## Assignment:
Copy all lines holding the word "pink" from the entries.

## The records:

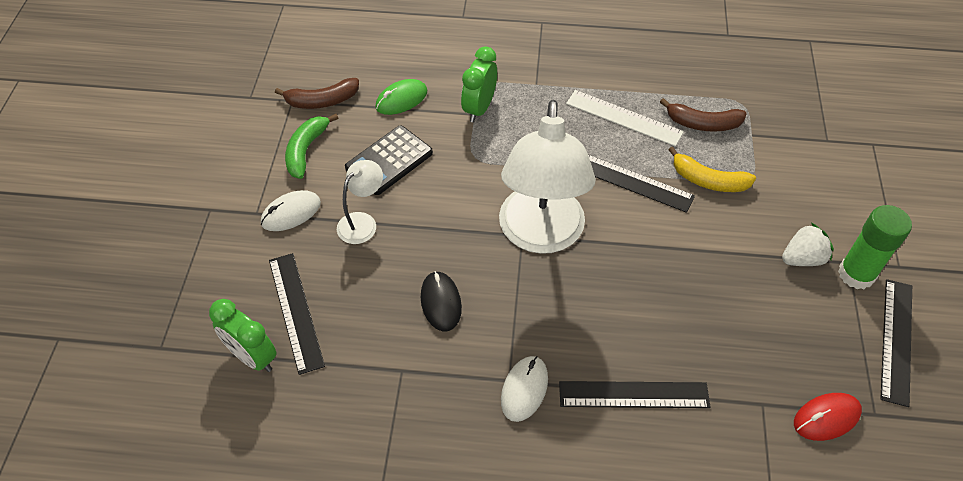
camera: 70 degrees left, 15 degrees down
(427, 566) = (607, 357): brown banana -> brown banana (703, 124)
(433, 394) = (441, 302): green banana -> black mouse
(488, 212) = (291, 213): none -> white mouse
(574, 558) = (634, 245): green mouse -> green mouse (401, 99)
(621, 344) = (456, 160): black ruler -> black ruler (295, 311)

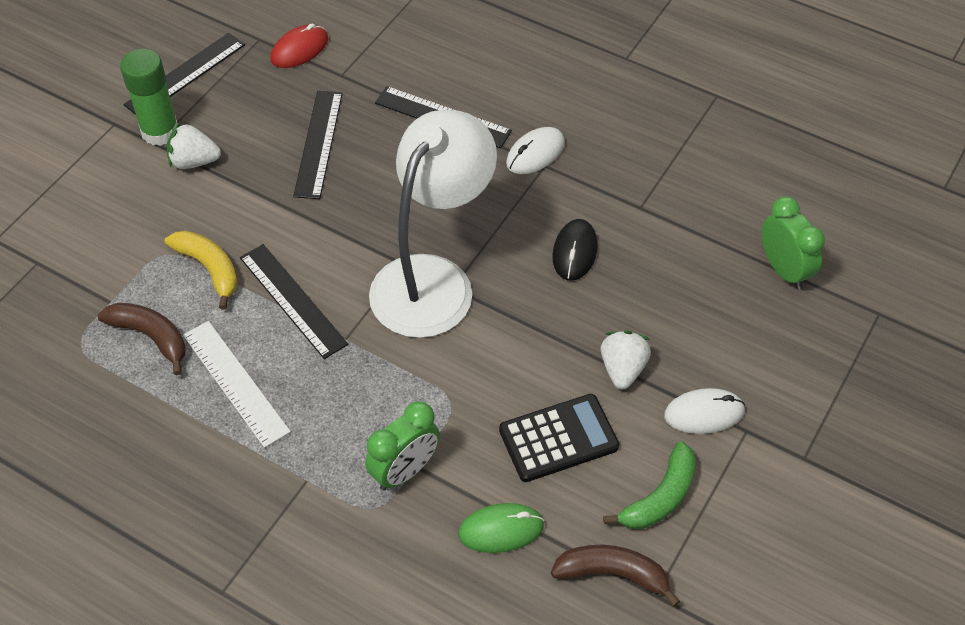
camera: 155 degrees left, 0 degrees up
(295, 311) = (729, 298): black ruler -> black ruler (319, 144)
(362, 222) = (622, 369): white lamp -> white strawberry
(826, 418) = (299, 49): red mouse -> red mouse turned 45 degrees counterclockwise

==

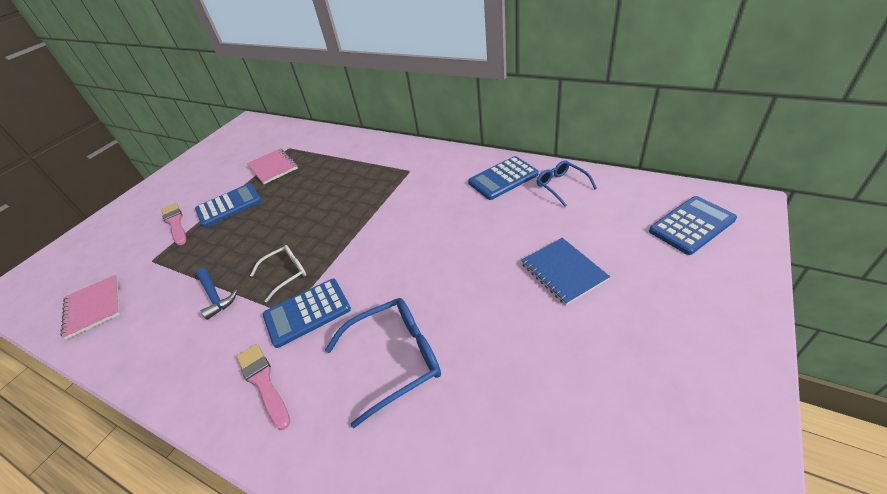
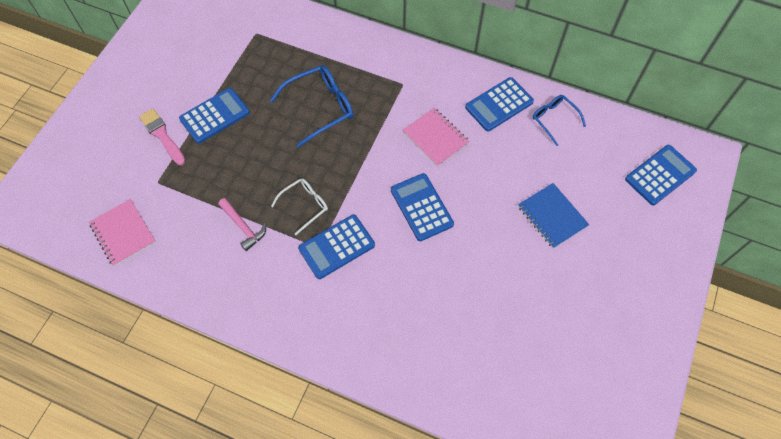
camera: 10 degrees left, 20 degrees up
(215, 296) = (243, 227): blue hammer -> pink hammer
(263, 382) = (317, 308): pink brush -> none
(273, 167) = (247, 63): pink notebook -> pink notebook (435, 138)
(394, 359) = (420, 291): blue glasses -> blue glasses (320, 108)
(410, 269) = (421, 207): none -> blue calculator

## Solution below:
(215, 296) = (243, 227): blue hammer -> pink hammer
(263, 382) = (317, 308): pink brush -> none
(273, 167) = (247, 63): pink notebook -> pink notebook (435, 138)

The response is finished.